"""
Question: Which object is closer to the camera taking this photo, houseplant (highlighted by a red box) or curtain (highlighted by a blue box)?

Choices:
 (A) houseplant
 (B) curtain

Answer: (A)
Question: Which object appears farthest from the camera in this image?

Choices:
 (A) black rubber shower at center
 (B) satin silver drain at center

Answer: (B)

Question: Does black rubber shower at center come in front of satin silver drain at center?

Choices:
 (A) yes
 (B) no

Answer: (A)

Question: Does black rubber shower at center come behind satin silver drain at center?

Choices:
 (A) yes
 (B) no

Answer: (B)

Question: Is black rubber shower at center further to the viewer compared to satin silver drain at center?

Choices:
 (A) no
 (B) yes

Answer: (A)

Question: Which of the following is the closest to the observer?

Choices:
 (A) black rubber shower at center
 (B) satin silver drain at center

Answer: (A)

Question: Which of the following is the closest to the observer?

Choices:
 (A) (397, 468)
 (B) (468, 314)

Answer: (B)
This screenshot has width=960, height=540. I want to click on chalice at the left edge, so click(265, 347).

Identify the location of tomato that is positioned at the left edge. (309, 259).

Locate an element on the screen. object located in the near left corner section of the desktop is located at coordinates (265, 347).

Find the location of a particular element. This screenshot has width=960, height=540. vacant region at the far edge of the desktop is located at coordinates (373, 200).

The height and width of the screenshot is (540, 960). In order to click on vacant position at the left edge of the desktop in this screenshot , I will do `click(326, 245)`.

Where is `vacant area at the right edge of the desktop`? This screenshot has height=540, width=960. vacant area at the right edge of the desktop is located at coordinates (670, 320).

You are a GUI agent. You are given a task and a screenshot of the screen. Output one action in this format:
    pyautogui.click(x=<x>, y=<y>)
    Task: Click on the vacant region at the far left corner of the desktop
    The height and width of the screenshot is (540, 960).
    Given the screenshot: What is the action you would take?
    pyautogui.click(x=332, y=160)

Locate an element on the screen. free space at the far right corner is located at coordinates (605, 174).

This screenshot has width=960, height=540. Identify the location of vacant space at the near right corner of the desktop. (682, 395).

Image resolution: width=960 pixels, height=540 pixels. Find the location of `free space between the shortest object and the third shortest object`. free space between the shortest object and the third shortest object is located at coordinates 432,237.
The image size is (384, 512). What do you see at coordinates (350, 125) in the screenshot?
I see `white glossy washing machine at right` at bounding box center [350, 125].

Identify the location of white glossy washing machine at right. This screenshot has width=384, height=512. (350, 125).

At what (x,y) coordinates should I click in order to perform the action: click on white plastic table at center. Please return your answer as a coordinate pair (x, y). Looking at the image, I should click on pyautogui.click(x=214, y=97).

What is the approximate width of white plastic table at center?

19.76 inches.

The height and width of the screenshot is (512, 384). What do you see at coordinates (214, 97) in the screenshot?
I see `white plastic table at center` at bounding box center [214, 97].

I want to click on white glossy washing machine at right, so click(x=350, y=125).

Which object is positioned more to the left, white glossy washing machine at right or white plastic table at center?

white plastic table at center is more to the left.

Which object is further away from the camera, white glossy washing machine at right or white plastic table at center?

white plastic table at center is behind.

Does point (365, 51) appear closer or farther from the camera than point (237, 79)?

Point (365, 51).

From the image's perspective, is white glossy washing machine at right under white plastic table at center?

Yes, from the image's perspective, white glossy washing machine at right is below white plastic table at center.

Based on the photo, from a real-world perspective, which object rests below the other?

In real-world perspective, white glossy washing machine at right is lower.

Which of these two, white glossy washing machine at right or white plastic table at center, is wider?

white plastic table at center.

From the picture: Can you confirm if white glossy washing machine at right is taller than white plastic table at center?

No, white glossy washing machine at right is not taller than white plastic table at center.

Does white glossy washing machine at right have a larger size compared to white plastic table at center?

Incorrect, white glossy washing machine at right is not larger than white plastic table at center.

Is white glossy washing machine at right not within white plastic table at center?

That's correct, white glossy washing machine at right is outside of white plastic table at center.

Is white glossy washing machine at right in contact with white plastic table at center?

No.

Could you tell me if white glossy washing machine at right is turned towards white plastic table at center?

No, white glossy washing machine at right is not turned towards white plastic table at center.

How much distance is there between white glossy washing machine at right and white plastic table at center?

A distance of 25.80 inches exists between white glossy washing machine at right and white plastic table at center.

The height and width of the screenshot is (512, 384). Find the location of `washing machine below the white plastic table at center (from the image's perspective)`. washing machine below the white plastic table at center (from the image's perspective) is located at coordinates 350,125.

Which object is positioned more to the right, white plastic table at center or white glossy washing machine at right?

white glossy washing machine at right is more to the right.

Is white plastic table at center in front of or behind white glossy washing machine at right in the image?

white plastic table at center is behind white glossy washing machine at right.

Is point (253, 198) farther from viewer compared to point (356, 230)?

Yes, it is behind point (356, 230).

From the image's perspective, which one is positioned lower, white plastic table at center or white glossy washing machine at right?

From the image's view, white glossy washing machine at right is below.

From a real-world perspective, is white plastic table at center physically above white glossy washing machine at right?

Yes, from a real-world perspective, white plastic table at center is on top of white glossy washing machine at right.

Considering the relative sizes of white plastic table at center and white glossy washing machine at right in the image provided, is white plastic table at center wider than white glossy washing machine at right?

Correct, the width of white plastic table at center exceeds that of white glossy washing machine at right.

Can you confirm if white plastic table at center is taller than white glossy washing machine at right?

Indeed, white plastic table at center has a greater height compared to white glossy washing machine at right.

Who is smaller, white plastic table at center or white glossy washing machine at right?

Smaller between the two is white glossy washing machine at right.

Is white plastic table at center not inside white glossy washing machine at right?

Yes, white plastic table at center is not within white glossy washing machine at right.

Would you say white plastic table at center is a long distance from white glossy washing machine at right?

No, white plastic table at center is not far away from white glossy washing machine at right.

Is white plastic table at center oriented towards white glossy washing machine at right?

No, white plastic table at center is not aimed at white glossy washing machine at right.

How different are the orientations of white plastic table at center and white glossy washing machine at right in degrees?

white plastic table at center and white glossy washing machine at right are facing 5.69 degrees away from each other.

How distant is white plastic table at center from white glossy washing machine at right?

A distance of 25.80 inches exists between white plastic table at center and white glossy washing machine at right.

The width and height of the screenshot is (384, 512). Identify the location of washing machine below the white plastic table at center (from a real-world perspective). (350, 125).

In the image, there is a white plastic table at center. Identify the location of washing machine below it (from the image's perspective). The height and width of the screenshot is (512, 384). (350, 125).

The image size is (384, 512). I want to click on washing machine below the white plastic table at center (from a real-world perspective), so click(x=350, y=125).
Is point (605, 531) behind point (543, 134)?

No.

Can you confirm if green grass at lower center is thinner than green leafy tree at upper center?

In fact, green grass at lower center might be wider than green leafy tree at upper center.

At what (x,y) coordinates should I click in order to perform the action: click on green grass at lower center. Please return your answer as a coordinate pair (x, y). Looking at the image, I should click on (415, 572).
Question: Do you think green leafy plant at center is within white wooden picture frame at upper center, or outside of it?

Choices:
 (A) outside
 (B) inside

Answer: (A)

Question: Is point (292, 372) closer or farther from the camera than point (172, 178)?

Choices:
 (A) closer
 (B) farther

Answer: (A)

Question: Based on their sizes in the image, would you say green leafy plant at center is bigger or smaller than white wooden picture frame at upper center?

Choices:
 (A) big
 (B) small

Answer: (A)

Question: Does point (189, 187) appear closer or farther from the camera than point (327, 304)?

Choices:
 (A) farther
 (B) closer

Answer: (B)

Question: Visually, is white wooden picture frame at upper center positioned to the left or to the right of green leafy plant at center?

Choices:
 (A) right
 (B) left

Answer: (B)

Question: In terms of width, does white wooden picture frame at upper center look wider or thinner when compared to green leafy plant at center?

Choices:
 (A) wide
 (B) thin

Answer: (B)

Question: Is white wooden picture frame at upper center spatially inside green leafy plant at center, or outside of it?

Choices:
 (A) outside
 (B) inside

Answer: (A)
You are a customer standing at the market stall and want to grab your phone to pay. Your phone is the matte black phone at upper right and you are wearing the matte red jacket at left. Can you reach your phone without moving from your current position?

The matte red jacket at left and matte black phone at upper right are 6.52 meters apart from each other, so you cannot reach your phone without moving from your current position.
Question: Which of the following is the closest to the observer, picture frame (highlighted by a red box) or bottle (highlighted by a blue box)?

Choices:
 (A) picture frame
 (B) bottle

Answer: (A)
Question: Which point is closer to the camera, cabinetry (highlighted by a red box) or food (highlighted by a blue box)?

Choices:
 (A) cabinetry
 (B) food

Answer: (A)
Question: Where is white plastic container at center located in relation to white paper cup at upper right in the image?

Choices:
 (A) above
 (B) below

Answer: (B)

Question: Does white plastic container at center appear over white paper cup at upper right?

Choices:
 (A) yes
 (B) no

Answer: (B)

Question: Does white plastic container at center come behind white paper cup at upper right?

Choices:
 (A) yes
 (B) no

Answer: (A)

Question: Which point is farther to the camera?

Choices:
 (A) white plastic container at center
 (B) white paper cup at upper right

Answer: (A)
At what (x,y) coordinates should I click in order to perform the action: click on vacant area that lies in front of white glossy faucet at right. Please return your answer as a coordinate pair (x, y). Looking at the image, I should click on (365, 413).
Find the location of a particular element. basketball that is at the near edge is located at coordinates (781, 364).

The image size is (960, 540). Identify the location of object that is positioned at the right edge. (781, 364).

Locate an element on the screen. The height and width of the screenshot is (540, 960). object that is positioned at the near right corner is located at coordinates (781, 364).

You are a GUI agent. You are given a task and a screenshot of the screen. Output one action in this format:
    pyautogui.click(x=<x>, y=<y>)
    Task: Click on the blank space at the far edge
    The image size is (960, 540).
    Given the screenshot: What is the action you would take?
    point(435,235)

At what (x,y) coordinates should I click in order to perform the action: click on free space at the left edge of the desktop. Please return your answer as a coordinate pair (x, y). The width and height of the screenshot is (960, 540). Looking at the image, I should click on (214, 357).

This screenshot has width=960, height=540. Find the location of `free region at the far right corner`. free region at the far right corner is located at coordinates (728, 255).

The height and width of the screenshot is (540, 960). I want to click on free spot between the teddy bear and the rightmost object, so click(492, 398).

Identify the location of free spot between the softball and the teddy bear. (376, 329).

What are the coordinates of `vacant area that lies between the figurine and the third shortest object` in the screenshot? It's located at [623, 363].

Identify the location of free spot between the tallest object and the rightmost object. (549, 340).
"""
**Exercise:** Reproduce the lines of the material verbatim, beginning at the line containing "Question: Does black rubber shower at center come behind" and ending at the line containing "The height and width of the screenshot is (540, 960). In", including both of those lines.

**Result for this task:**
Question: Does black rubber shower at center come behind satin silver drain at center?

Choices:
 (A) yes
 (B) no

Answer: (B)

Question: Is black rubber shower at center further to the viewer compared to satin silver drain at center?

Choices:
 (A) no
 (B) yes

Answer: (A)

Question: Which of the following is the closest to the observer?

Choices:
 (A) black rubber shower at center
 (B) satin silver drain at center

Answer: (A)

Question: Which of the following is the closest to the observer?

Choices:
 (A) (397, 468)
 (B) (468, 314)

Answer: (B)
This screenshot has width=960, height=540. I want to click on chalice at the left edge, so click(265, 347).

Identify the location of tomato that is positioned at the left edge. (309, 259).

Locate an element on the screen. object located in the near left corner section of the desktop is located at coordinates (265, 347).

Find the location of a particular element. This screenshot has width=960, height=540. vacant region at the far edge of the desktop is located at coordinates (373, 200).

The height and width of the screenshot is (540, 960). In order to click on vacant position at the left edge of the desktop in this screenshot , I will do `click(326, 245)`.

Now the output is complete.